__Task data__.
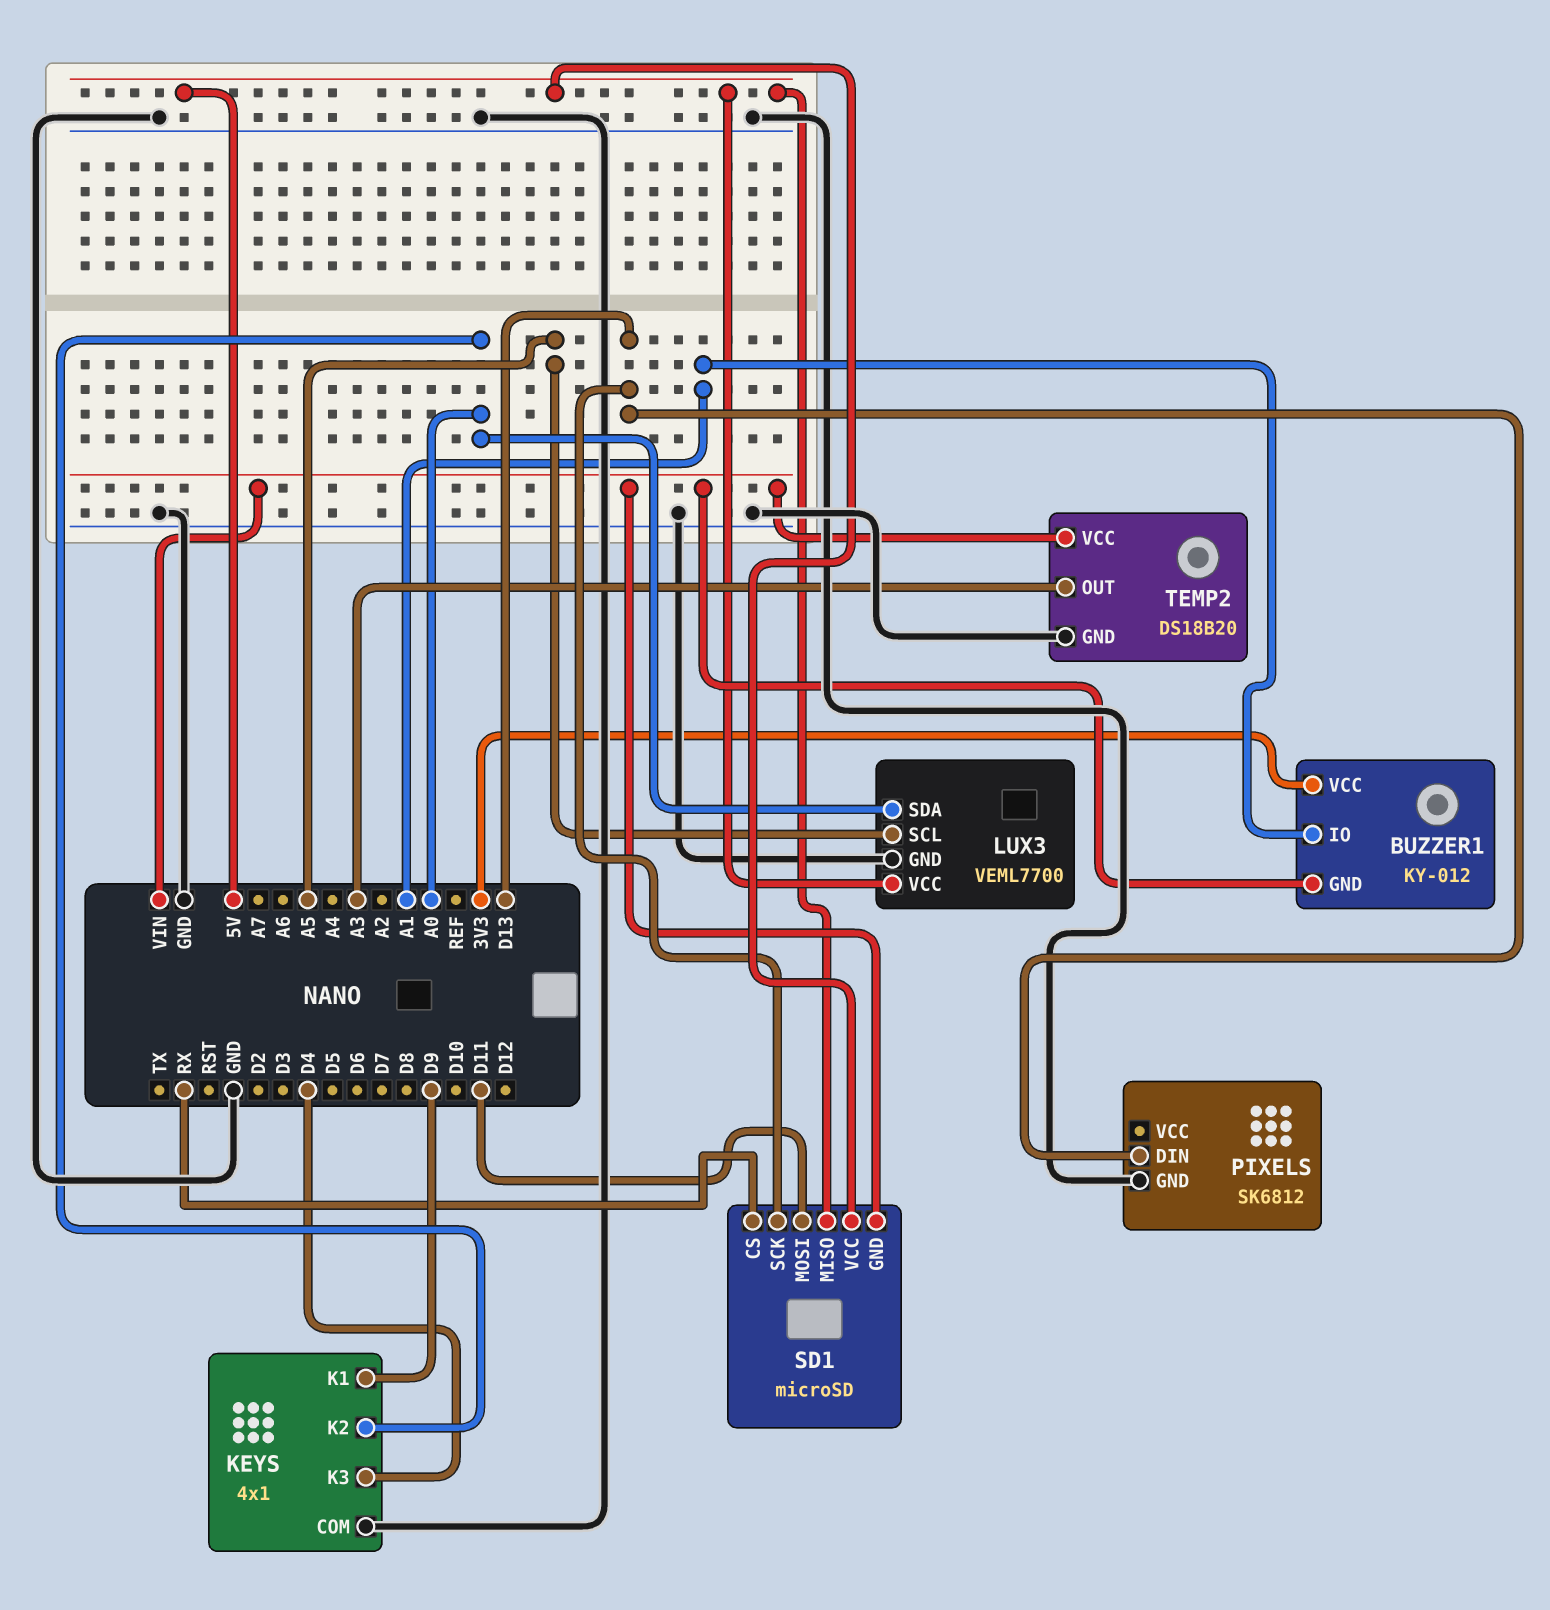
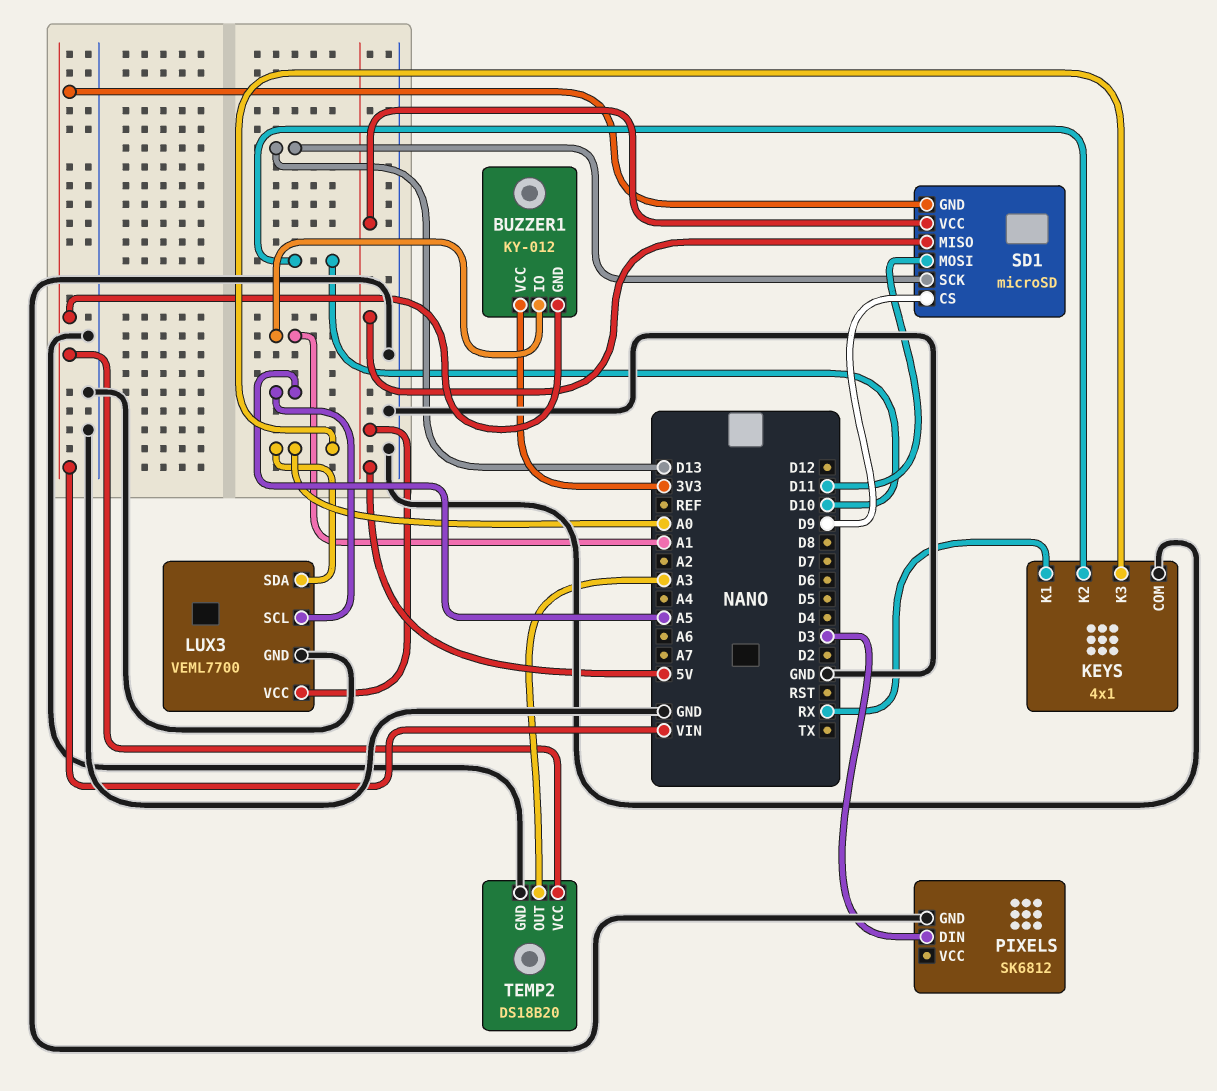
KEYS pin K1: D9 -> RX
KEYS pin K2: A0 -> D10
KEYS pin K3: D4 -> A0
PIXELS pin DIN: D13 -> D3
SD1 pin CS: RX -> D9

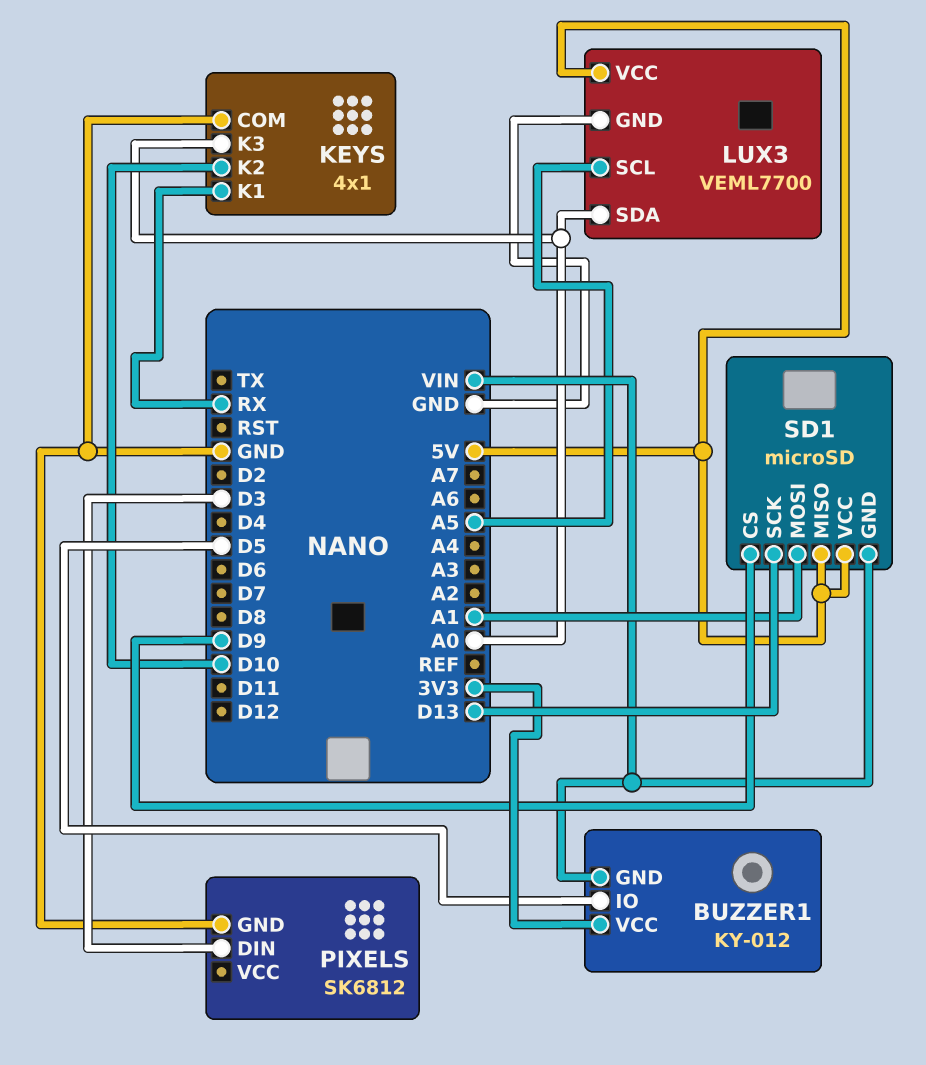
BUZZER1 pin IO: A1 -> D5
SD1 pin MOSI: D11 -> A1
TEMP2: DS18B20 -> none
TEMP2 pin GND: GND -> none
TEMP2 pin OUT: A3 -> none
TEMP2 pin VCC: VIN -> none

__What this task involves__. In the records above, find each line that mentions the string "none", then copy it.

__Written answer__.
TEMP2: DS18B20 -> none
TEMP2 pin GND: GND -> none
TEMP2 pin OUT: A3 -> none
TEMP2 pin VCC: VIN -> none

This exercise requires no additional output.